Find all lines below containing the string "white" and return them.

(Records supplied Opens)

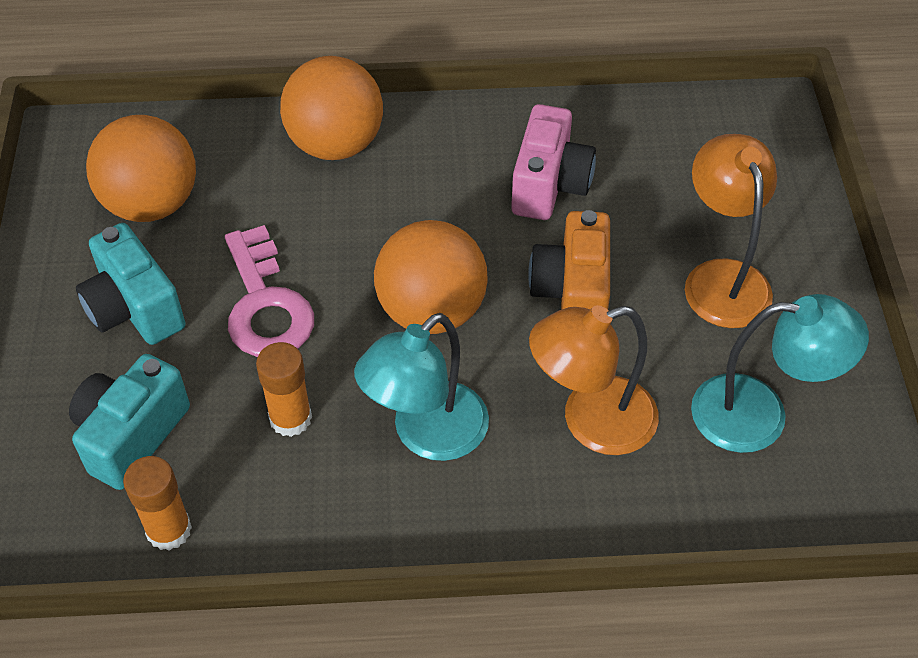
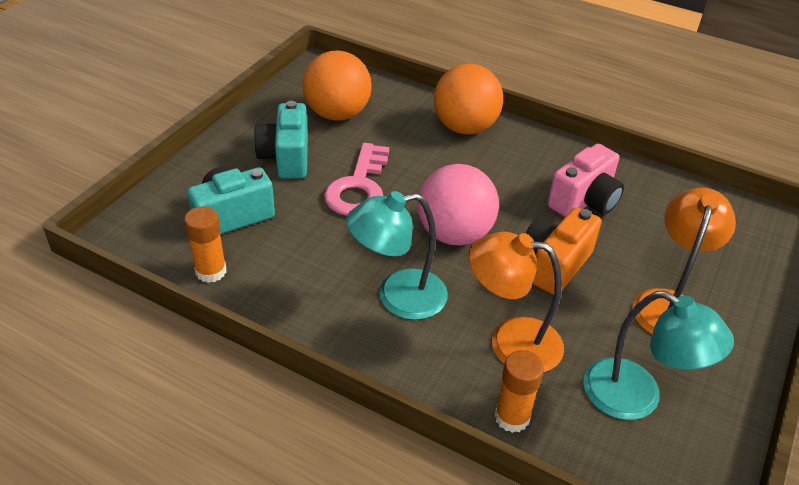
camera: 30 degrees right, 10 degrees down
(290, 418) = (325, 249): orange glue stick -> orange glue stick (512, 417)
(431, 311) = (454, 234): orange ball -> pink ball

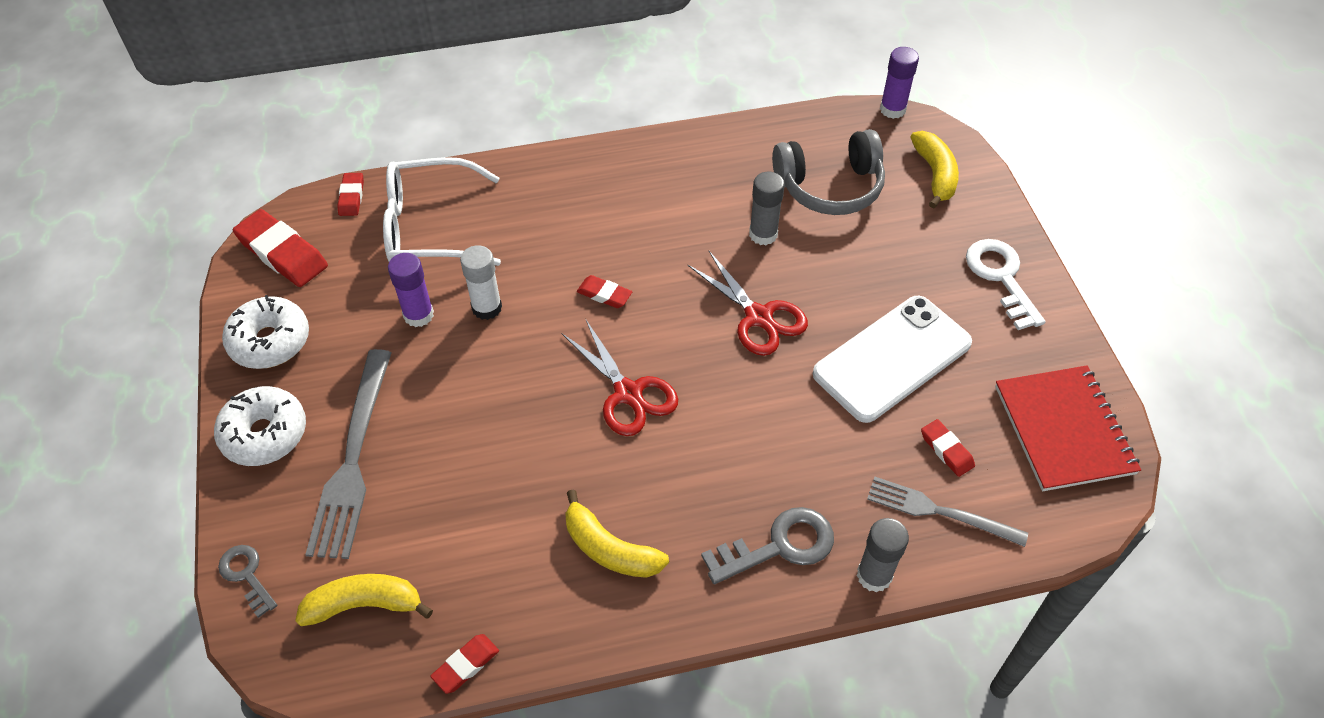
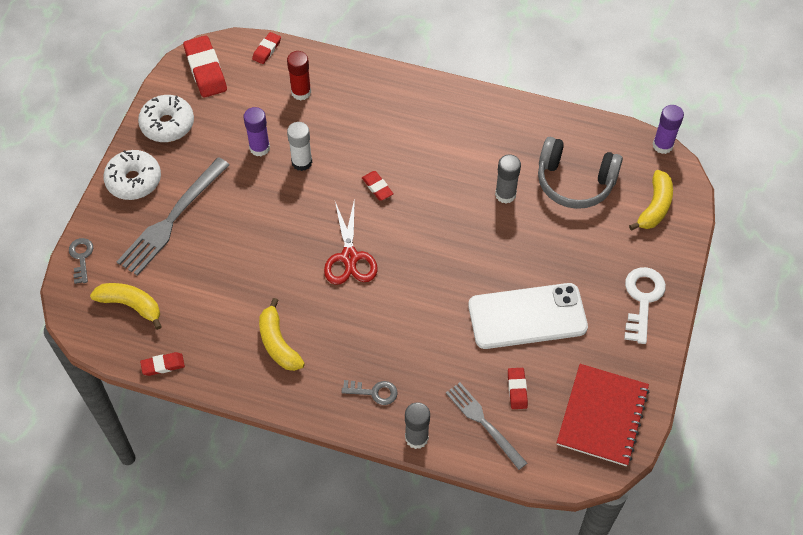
camera: 30 degrees right, 5 degrees up
(430, 227) = (301, 92): white glasses -> red glue stick
(758, 317) = (462, 248): red scissors -> none
(779, 546) = (374, 392): grey key -> grey key, size x0.62

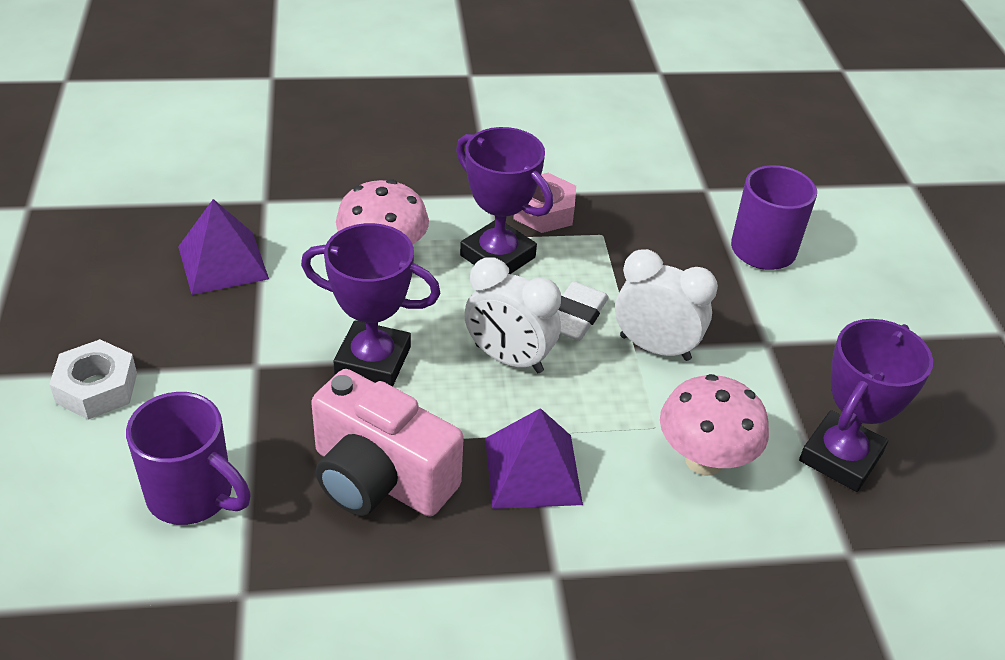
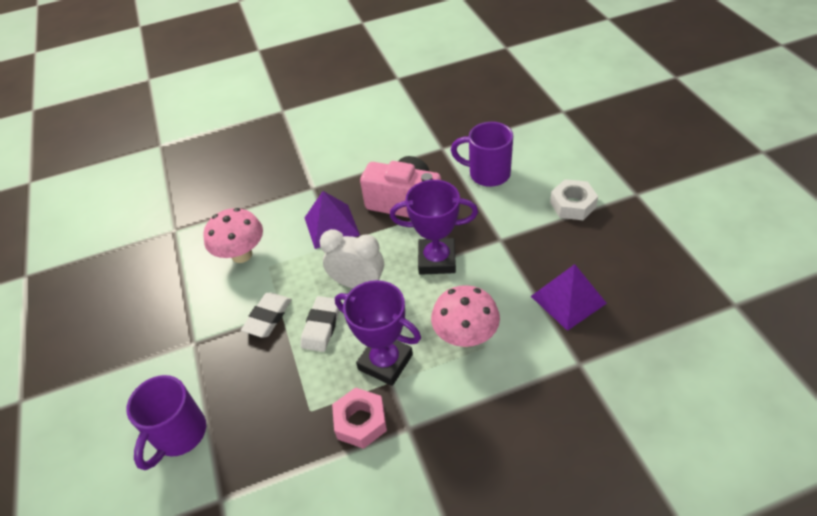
camera: 175 degrees right, 5 degrees up
(655, 347) = (268, 317): white clock -> white eraser
(840, 457) = (165, 277): purple trophy -> none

(Records supplied Closes)

§ Solution:
(430, 227) = (301, 92): white glasses -> red glue stick
(655, 347) = (268, 317): white clock -> white eraser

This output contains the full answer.